-- EXERCISE DATA follows --

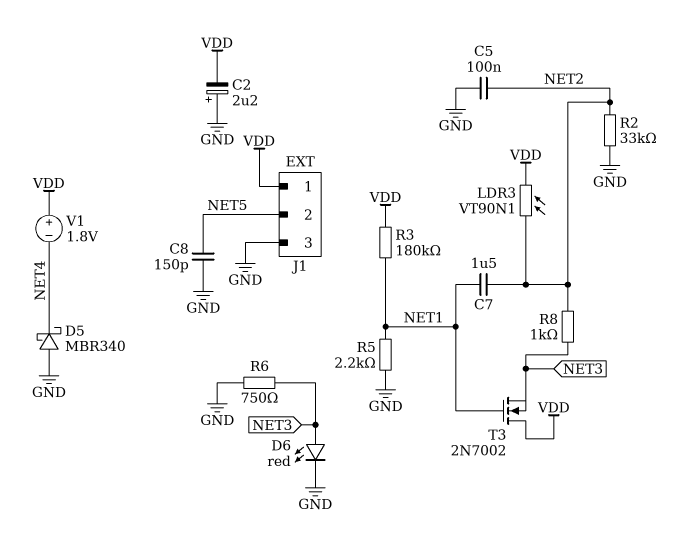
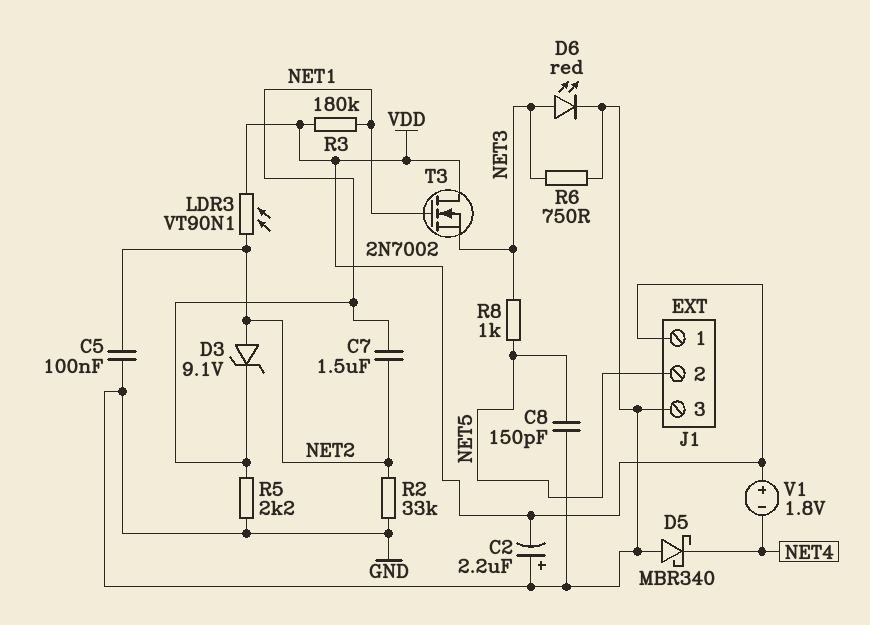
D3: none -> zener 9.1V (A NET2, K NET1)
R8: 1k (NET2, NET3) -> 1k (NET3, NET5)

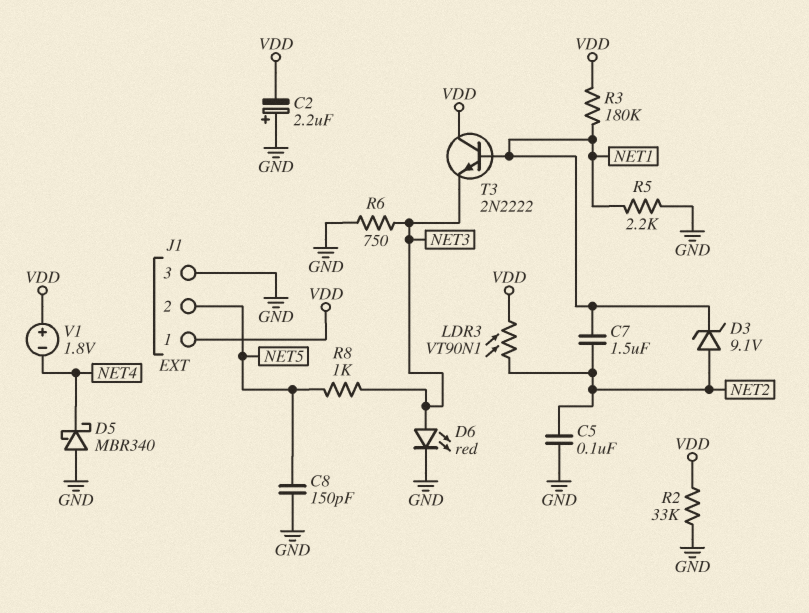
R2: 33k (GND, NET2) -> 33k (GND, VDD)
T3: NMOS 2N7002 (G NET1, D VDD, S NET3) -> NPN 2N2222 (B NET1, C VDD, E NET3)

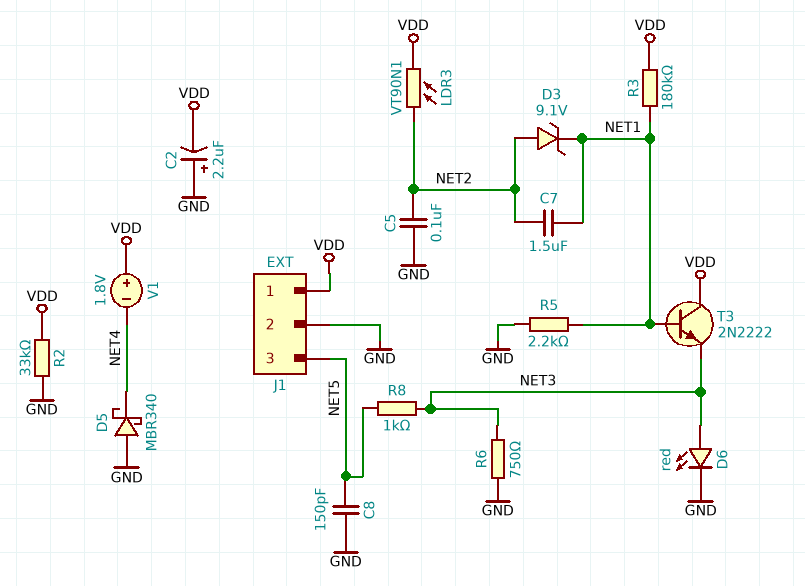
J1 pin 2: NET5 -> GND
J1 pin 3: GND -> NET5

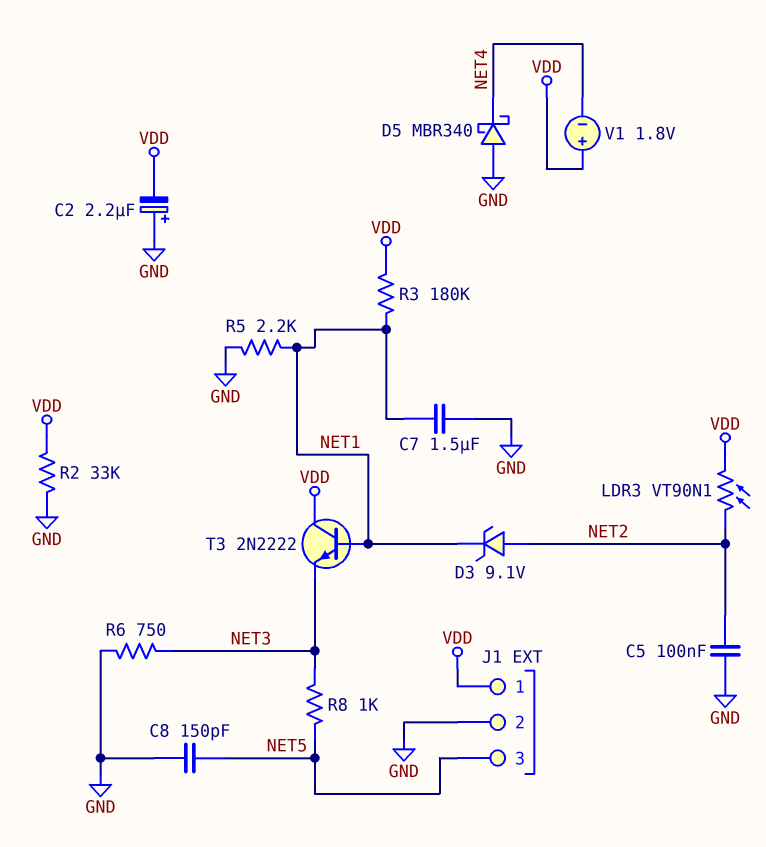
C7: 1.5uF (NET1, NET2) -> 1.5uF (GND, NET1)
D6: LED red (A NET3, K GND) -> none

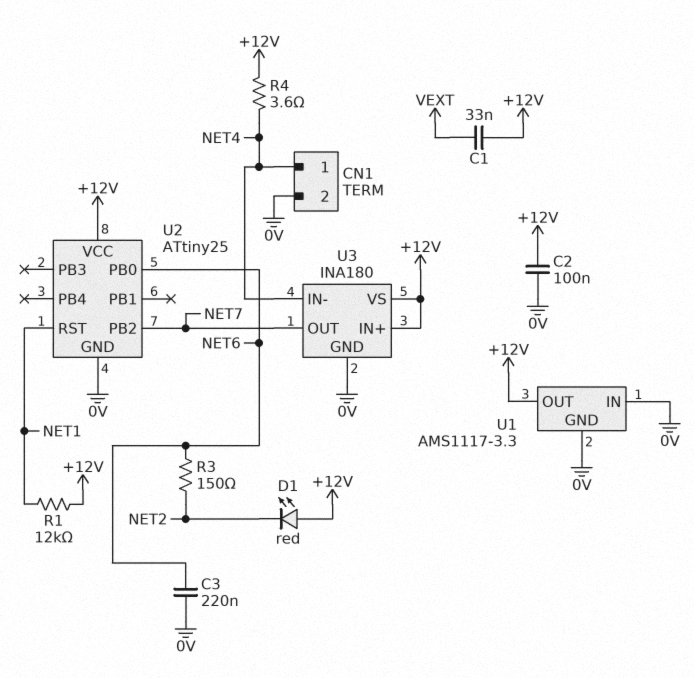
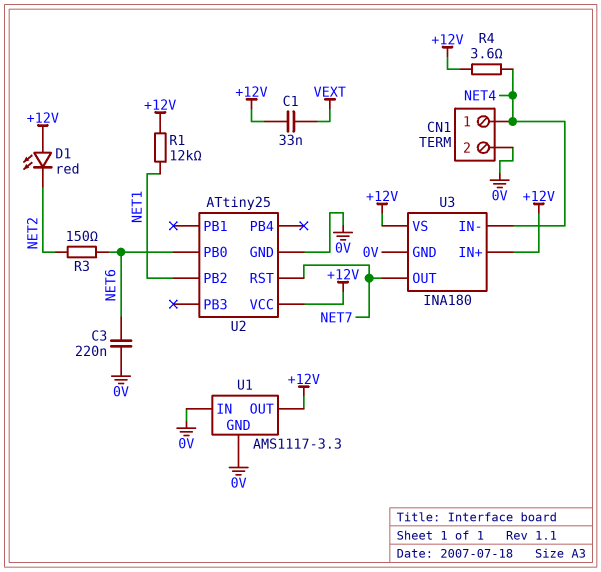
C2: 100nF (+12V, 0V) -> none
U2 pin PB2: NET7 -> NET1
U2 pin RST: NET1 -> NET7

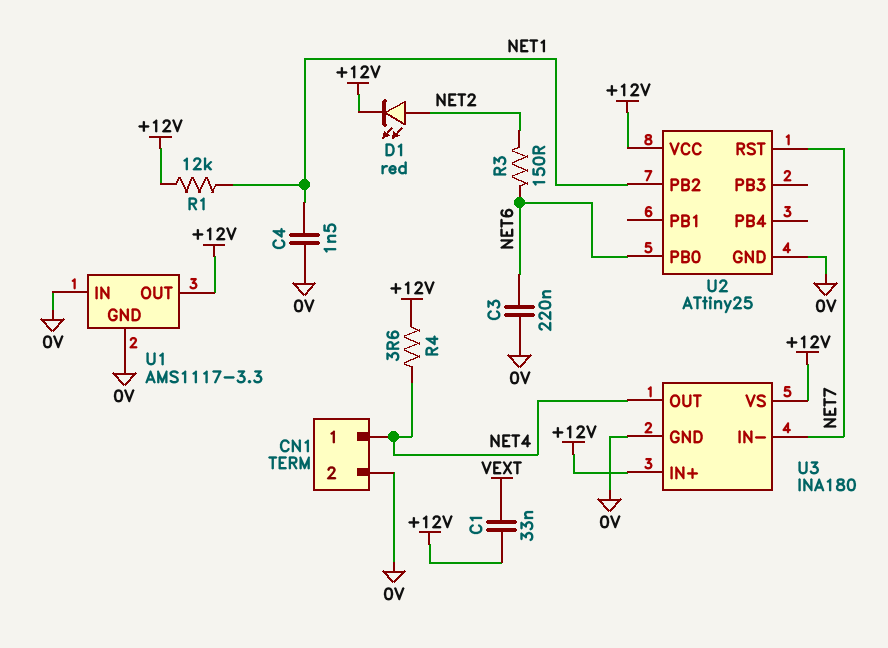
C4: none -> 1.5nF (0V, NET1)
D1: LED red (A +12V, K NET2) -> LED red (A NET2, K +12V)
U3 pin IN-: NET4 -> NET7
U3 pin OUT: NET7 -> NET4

-- EXERCISE DATA concluded --

For this exercise, print all of the entries exactly as they appear, but without pictures.

D3: none -> zener 9.1V (A NET2, K NET1)
R8: 1k (NET2, NET3) -> 1k (NET3, NET5)

R2: 33k (GND, NET2) -> 33k (GND, VDD)
T3: NMOS 2N7002 (G NET1, D VDD, S NET3) -> NPN 2N2222 (B NET1, C VDD, E NET3)

J1 pin 2: NET5 -> GND
J1 pin 3: GND -> NET5

C7: 1.5uF (NET1, NET2) -> 1.5uF (GND, NET1)
D6: LED red (A NET3, K GND) -> none

C2: 100nF (+12V, 0V) -> none
U2 pin PB2: NET7 -> NET1
U2 pin RST: NET1 -> NET7

C4: none -> 1.5nF (0V, NET1)
D1: LED red (A +12V, K NET2) -> LED red (A NET2, K +12V)
U3 pin IN-: NET4 -> NET7
U3 pin OUT: NET7 -> NET4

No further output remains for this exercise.